• _Prompt_: Report how many lines in the rows below contain the word "them". Give only the number.

• _Dataset excerpts_:
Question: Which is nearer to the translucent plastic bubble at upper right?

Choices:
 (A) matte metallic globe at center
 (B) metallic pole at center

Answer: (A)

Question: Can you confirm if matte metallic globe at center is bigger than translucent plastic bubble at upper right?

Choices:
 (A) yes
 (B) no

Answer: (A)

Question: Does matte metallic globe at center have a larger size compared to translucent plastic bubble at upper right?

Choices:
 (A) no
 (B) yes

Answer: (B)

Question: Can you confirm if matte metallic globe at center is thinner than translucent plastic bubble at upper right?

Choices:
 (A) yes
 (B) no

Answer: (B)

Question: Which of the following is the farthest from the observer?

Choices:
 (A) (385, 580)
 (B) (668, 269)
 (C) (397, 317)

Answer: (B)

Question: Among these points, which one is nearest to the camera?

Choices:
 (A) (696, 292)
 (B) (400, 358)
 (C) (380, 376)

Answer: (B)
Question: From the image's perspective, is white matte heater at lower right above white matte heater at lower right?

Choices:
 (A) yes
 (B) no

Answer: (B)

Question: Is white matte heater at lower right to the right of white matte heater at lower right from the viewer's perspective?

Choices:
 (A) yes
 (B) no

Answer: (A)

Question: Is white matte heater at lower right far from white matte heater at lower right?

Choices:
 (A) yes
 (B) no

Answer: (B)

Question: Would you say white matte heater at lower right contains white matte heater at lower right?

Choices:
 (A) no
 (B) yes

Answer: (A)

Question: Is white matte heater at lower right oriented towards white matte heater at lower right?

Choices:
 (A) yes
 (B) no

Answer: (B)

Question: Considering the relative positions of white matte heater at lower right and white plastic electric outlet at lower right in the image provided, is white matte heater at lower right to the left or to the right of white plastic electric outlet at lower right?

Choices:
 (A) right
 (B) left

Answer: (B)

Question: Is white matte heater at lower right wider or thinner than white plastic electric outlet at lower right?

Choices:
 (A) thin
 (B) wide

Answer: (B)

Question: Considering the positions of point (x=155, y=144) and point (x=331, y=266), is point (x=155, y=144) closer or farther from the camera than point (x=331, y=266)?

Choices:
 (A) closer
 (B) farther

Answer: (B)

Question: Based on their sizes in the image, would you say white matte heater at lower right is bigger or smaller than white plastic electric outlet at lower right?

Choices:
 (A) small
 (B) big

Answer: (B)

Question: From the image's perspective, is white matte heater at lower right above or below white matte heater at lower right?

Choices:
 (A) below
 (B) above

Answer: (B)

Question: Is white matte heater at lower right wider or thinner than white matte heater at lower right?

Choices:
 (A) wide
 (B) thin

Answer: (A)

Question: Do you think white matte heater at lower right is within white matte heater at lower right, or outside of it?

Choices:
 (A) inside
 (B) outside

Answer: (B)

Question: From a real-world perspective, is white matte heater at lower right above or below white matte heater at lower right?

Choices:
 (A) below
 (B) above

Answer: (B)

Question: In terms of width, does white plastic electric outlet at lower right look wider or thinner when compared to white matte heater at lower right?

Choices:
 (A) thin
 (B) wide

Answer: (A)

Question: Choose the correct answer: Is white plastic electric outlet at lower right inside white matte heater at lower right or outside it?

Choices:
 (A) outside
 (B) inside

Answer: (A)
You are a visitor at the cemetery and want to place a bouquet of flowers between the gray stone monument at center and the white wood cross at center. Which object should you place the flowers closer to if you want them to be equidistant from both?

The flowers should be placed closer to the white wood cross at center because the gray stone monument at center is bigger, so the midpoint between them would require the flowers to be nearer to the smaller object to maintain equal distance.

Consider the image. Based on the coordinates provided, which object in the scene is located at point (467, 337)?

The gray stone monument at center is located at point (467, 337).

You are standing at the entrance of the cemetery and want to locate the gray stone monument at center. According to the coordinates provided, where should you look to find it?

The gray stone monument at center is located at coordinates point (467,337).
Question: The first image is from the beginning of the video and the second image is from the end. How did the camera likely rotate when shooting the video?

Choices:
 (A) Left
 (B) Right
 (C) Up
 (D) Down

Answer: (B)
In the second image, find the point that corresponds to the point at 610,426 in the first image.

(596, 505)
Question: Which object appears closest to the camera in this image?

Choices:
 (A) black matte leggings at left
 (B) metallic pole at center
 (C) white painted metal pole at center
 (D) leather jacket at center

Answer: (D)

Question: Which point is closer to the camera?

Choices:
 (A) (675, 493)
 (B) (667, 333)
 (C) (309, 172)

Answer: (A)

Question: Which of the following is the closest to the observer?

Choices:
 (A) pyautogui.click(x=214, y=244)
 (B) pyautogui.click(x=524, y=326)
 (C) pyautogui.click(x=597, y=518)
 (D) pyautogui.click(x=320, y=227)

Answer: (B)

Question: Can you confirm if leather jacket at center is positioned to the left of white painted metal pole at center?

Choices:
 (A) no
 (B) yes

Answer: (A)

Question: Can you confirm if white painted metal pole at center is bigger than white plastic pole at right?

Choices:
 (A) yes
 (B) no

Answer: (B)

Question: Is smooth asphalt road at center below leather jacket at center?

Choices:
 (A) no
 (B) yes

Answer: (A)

• _Exercise answer_: 2